-- THE DATA --
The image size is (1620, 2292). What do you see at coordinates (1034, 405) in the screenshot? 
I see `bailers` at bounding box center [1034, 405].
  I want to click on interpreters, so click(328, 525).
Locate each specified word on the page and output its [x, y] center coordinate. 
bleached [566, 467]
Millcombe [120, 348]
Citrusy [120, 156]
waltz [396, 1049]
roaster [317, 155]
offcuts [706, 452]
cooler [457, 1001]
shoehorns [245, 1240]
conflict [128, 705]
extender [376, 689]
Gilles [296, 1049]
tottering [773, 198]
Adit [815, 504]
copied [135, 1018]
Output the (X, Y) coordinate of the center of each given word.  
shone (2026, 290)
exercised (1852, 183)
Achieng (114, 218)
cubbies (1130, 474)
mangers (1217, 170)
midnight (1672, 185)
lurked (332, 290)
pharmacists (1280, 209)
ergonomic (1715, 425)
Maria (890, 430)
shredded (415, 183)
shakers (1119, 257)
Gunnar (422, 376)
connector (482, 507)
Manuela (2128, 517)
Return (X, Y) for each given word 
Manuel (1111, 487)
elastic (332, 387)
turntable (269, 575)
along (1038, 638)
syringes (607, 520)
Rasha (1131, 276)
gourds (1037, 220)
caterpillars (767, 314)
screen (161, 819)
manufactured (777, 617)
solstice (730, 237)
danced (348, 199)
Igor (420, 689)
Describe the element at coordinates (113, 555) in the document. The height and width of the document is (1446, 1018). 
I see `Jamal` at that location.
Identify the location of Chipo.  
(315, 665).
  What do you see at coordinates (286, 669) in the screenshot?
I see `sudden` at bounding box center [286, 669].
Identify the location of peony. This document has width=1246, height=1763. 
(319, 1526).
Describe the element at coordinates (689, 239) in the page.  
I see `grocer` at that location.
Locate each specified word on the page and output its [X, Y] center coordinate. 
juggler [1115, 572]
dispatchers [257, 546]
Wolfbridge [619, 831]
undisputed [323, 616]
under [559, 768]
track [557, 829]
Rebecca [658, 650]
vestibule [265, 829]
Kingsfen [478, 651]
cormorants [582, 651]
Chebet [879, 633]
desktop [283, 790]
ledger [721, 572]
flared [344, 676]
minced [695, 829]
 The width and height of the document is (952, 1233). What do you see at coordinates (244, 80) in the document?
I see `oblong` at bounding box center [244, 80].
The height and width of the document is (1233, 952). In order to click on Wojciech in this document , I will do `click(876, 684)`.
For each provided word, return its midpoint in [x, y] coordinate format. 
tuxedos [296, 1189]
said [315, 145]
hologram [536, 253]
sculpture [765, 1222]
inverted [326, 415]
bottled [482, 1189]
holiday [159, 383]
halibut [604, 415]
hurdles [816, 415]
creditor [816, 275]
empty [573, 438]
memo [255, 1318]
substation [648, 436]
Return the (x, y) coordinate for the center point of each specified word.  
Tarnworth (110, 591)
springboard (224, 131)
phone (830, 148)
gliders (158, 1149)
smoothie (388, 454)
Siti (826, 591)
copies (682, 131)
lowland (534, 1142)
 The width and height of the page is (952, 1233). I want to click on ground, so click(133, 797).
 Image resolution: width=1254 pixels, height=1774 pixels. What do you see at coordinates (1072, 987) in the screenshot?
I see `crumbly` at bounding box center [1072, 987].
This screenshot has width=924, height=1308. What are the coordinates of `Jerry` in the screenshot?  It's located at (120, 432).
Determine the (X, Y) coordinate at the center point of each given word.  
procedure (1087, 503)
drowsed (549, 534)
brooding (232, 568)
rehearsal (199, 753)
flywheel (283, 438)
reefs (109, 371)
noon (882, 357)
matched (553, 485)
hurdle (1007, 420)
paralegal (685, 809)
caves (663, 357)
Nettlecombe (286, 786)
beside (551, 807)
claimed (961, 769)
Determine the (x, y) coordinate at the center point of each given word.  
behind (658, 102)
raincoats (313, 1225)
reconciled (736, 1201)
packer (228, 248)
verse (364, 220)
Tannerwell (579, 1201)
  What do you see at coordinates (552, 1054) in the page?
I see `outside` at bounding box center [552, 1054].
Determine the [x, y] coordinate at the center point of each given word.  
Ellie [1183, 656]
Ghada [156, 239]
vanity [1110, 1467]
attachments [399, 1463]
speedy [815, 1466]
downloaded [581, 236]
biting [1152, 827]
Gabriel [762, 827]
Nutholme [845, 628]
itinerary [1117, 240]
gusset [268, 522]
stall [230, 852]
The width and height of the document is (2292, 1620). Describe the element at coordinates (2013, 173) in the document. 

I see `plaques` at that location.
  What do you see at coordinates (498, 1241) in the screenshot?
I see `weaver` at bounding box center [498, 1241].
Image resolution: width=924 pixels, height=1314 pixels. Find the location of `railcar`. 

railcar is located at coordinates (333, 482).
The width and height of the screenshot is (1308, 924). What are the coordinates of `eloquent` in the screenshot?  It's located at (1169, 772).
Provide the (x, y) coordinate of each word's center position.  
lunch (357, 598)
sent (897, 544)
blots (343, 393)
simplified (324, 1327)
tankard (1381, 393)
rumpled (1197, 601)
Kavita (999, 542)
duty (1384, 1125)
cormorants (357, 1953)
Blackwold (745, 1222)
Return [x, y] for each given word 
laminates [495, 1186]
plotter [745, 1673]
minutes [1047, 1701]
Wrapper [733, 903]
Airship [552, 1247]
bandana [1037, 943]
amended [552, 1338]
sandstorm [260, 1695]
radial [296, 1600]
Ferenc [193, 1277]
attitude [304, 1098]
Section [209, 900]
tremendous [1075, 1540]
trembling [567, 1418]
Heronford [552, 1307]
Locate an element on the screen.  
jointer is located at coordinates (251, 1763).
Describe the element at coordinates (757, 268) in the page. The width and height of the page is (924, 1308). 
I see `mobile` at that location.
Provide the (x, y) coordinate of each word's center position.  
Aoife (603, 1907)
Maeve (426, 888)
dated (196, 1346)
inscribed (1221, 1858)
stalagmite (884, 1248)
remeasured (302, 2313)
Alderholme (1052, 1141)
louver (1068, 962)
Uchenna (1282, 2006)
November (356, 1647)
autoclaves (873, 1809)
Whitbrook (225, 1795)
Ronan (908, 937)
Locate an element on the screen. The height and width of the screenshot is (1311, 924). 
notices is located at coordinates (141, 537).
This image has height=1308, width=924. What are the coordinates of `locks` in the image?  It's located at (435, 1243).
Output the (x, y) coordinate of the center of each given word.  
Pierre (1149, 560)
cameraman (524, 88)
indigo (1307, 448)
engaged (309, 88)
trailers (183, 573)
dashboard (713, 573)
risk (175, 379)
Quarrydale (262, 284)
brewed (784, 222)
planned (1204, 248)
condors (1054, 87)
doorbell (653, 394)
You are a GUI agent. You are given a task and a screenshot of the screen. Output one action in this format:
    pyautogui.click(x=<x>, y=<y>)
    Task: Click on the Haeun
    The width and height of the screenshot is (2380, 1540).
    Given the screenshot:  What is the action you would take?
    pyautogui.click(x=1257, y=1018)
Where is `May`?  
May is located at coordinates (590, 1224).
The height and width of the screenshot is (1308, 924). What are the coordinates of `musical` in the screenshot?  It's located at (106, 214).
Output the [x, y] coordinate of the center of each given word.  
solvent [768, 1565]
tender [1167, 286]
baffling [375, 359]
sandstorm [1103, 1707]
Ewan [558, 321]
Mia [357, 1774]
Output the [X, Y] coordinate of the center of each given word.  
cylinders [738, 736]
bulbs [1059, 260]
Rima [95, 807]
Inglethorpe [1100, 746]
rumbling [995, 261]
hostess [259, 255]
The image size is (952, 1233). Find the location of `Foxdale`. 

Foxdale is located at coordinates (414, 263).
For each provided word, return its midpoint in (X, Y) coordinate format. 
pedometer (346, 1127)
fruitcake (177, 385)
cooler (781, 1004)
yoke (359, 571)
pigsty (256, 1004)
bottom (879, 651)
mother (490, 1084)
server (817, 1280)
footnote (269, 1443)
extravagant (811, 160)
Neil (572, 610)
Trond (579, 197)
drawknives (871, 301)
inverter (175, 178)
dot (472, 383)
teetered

-- EXERCISE REQUIREMENTS --
Recast the rows above as a Markdown table with the columns Line and Text, starting at the first line and stopping after the line that contains "center [244, 80].". Number each line in Line, put its wording in Text, and leave out blank lines.

-- REPLY TO THE TASK --
| Line | Text |
|---|---|
| 1 | The image size is (1620, 2292). What do you see at coordinates (1034, 405) in the screenshot?  |
| 2 | I see `bailers` at bounding box center [1034, 405]. |
| 3 |   I want to click on interpreters, so click(328, 525). |
| 4 | Locate each specified word on the page and output its [x, y] center coordinate.  |
| 5 | bleached [566, 467] |
| 6 | Millcombe [120, 348] |
| 7 | Citrusy [120, 156] |
| 8 | waltz [396, 1049] |
| 9 | roaster [317, 155] |
| 10 | offcuts [706, 452] |
| 11 | cooler [457, 1001] |
| 12 | shoehorns [245, 1240] |
| 13 | conflict [128, 705] |
| 14 | extender [376, 689] |
| 15 | Gilles [296, 1049] |
| 16 | tottering [773, 198] |
| 17 | Adit [815, 504] |
| 18 | copied [135, 1018] |
| 19 | Output the (X, Y) coordinate of the center of each given word.   |
| 20 | shone (2026, 290) |
| 21 | exercised (1852, 183) |
| 22 | Achieng (114, 218) |
| 23 | cubbies (1130, 474) |
| 24 | mangers (1217, 170) |
| 25 | midnight (1672, 185) |
| 26 | lurked (332, 290) |
| 27 | pharmacists (1280, 209) |
| 28 | ergonomic (1715, 425) |
| 29 | Maria (890, 430) |
| 30 | shredded (415, 183) |
| 31 | shakers (1119, 257) |
| 32 | Gunnar (422, 376) |
| 33 | connector (482, 507) |
| 34 | Manuela (2128, 517) |
| 35 | Return (X, Y) for each given word  |
| 36 | Manuel (1111, 487) |
| 37 | elastic (332, 387) |
| 38 | turntable (269, 575) |
| 39 | along (1038, 638) |
| 40 | syringes (607, 520) |
| 41 | Rasha (1131, 276) |
| 42 | gourds (1037, 220) |
| 43 | caterpillars (767, 314) |
| 44 | screen (161, 819) |
| 45 | manufactured (777, 617) |
| 46 | solstice (730, 237) |
| 47 | danced (348, 199) |
| 48 | Igor (420, 689) |
| 49 | Describe the element at coordinates (113, 555) in the document. The height and width of the document is (1446, 1018).  |
| 50 | I see `Jamal` at that location. |
| 51 | Identify the location of Chipo.   |
| 52 | (315, 665). |
| 53 |   What do you see at coordinates (286, 669) in the screenshot? |
| 54 | I see `sudden` at bounding box center [286, 669]. |
| 55 | Identify the location of peony. This document has width=1246, height=1763.  |
| 56 | (319, 1526). |
| 57 | Describe the element at coordinates (689, 239) in the page.   |
| 58 | I see `grocer` at that location. |
| 59 | Locate each specified word on the page and output its [X, Y] center coordinate.  |
| 60 | juggler [1115, 572] |
| 61 | dispatchers [257, 546] |
| 62 | Wolfbridge [619, 831] |
| 63 | undisputed [323, 616] |
| 64 | under [559, 768] |
| 65 | track [557, 829] |
| 66 | Rebecca [658, 650] |
| 67 | vestibule [265, 829] |
| 68 | Kingsfen [478, 651] |
| 69 | cormorants [582, 651] |
| 70 | Chebet [879, 633] |
| 71 | desktop [283, 790] |
| 72 | ledger [721, 572] |
| 73 | flared [344, 676] |
| 74 | minced [695, 829] |
| 75 |  The width and height of the document is (952, 1233). What do you see at coordinates (244, 80) in the document? |
| 76 | I see `oblong` at bounding box center [244, 80]. |